[Version difference data]
════════════════

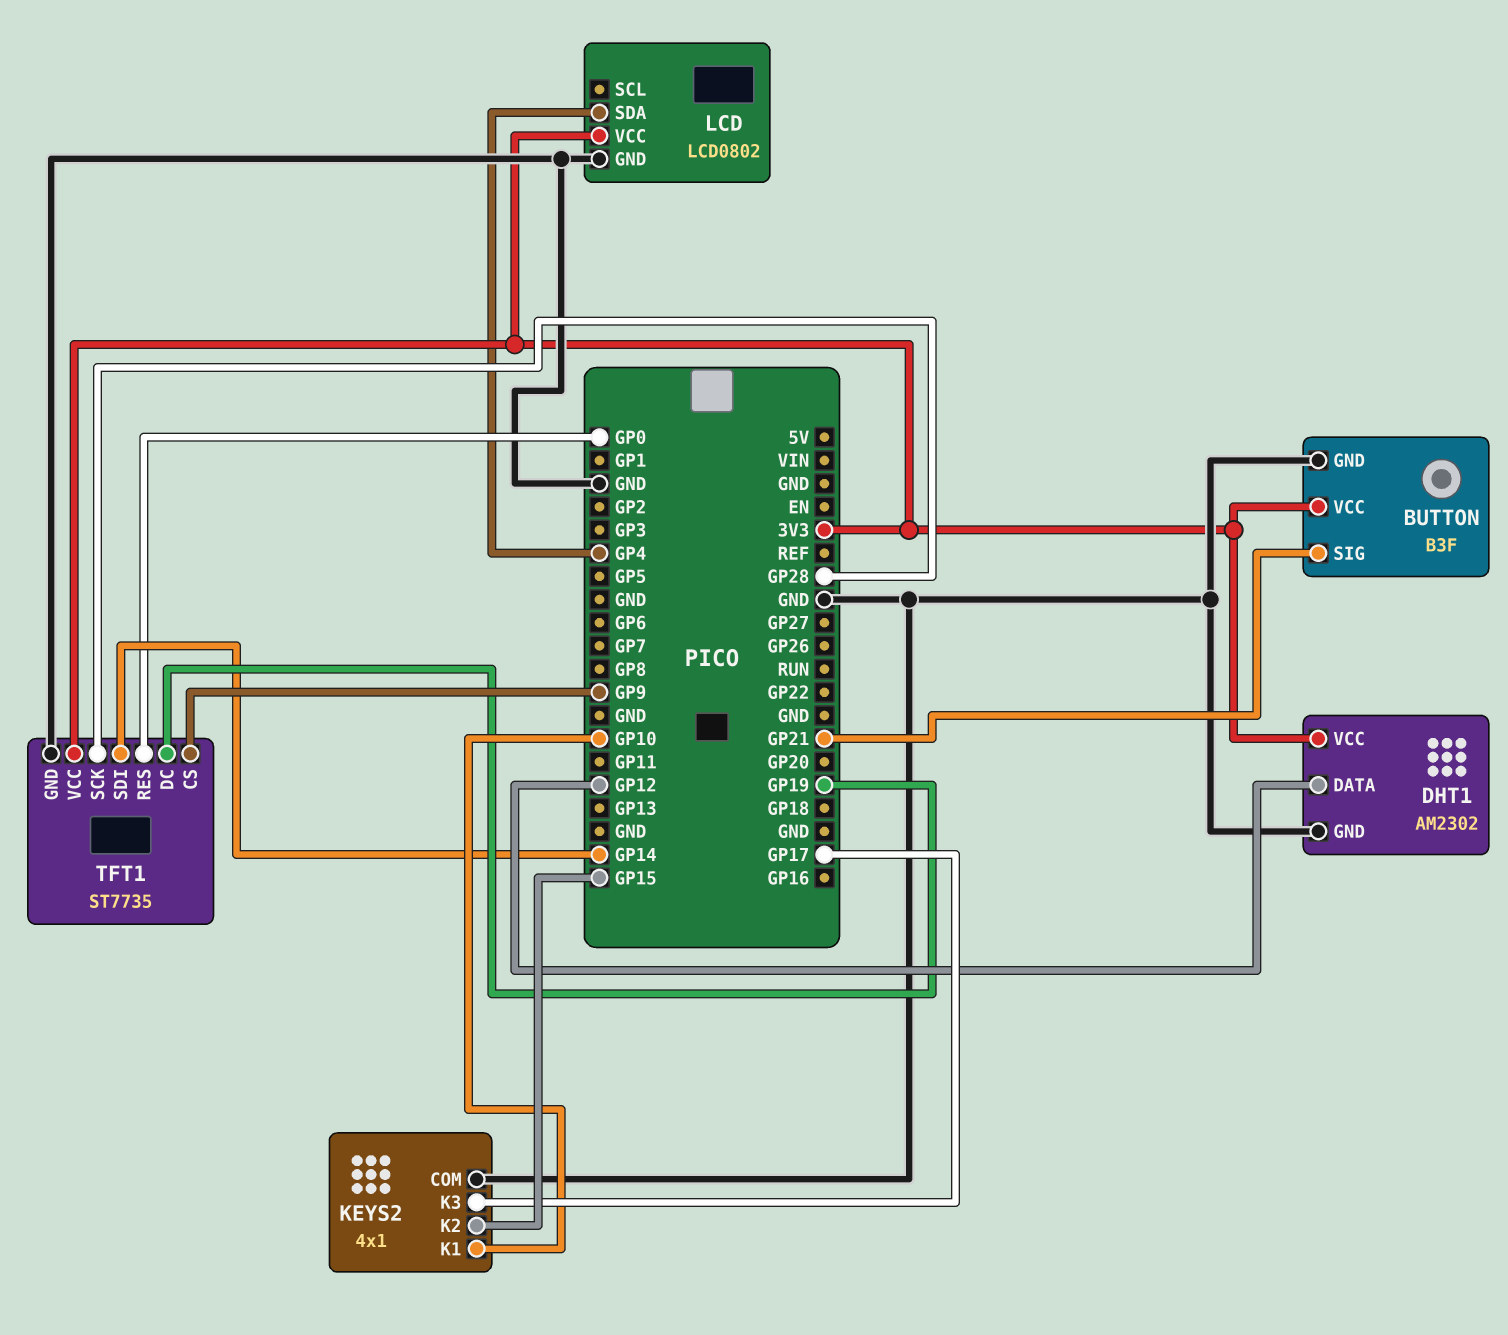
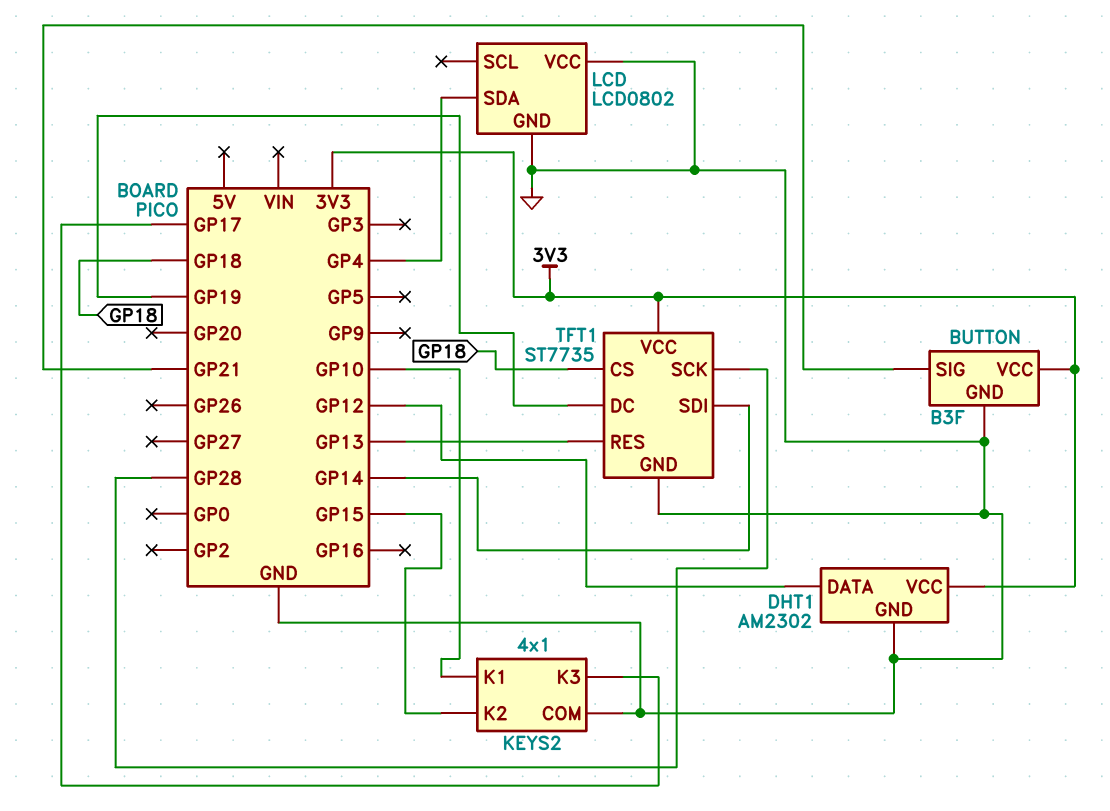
LCD pin VCC: 3V3 -> GND
TFT1 pin CS: GP9 -> GP18
TFT1 pin RES: GP0 -> GP13

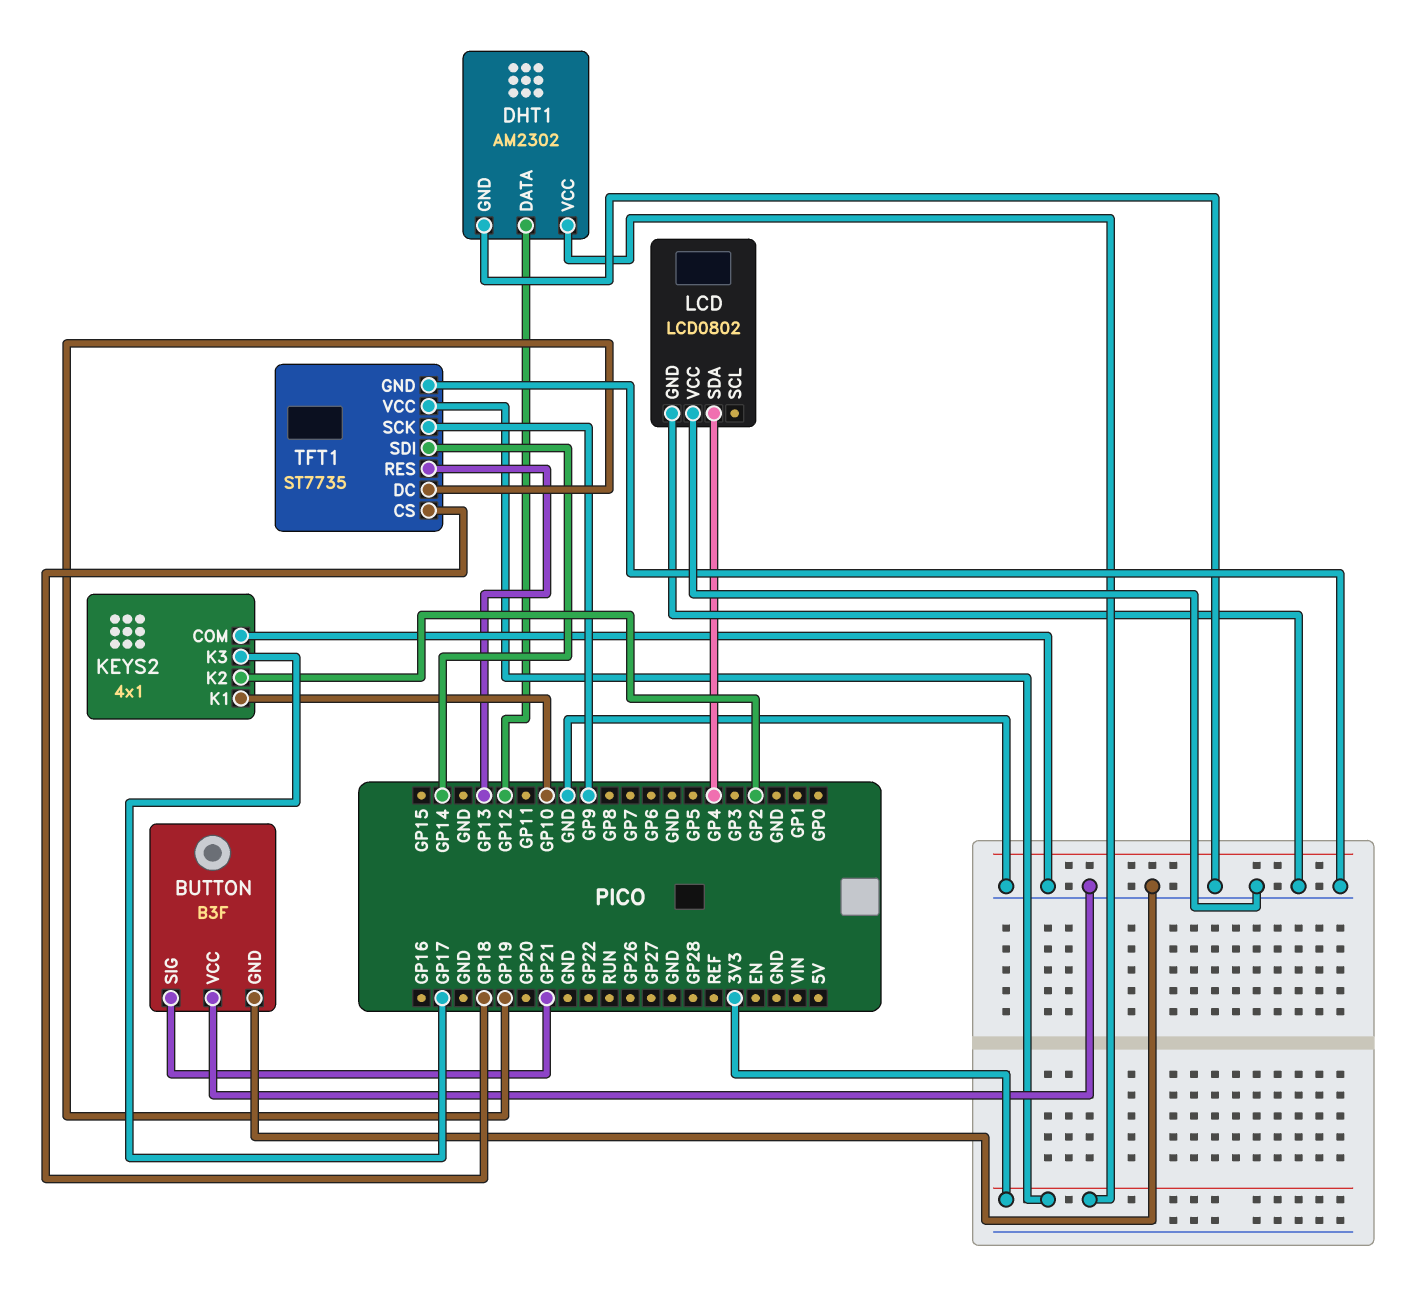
BUTTON pin VCC: 3V3 -> GND
KEYS2 pin K2: GP15 -> GP2
TFT1 pin SCK: GP28 -> GP9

════════════════

What is needed is an exact copy of only the lines from the line containing "TFT1 pin RES: GP0 -> GP13" through the last line of the entries, inclusive, without the pictures.

TFT1 pin RES: GP0 -> GP13

BUTTON pin VCC: 3V3 -> GND
KEYS2 pin K2: GP15 -> GP2
TFT1 pin SCK: GP28 -> GP9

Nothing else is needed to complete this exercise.